Below are the records; locate each line with the word "turquoise" and copy it.

- [Extracted records]

####################

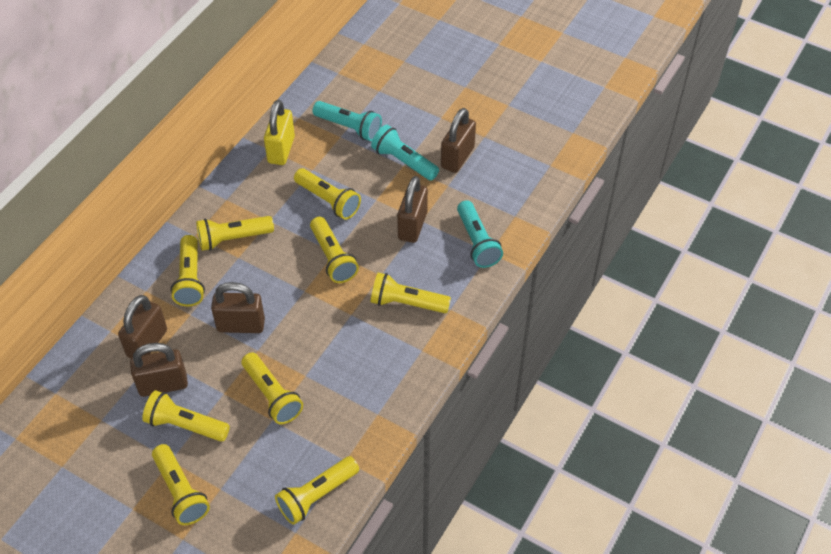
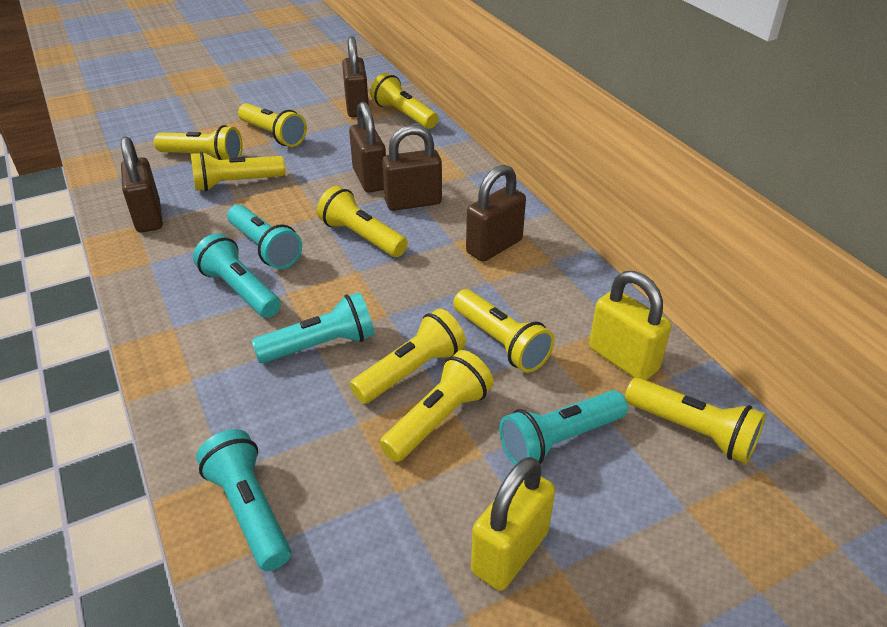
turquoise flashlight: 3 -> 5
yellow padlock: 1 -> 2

####################

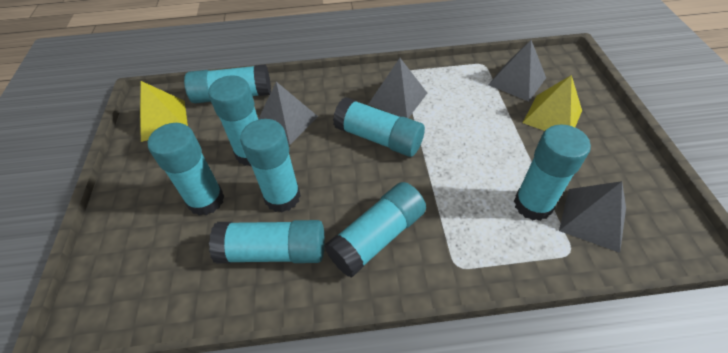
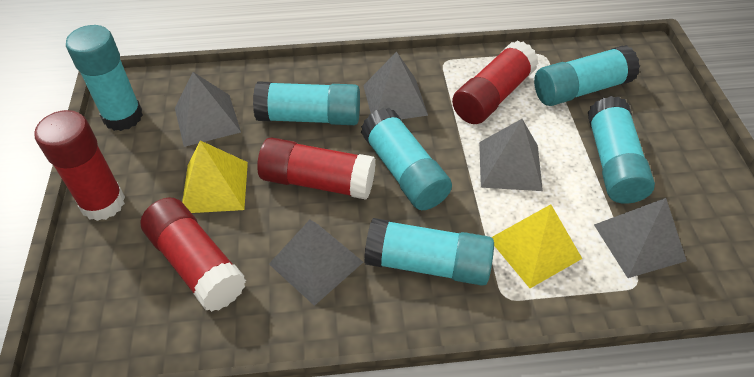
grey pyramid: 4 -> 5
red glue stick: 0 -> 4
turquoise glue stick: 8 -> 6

####################

- [Answer area]
turquoise flashlight: 3 -> 5
turquoise glue stick: 8 -> 6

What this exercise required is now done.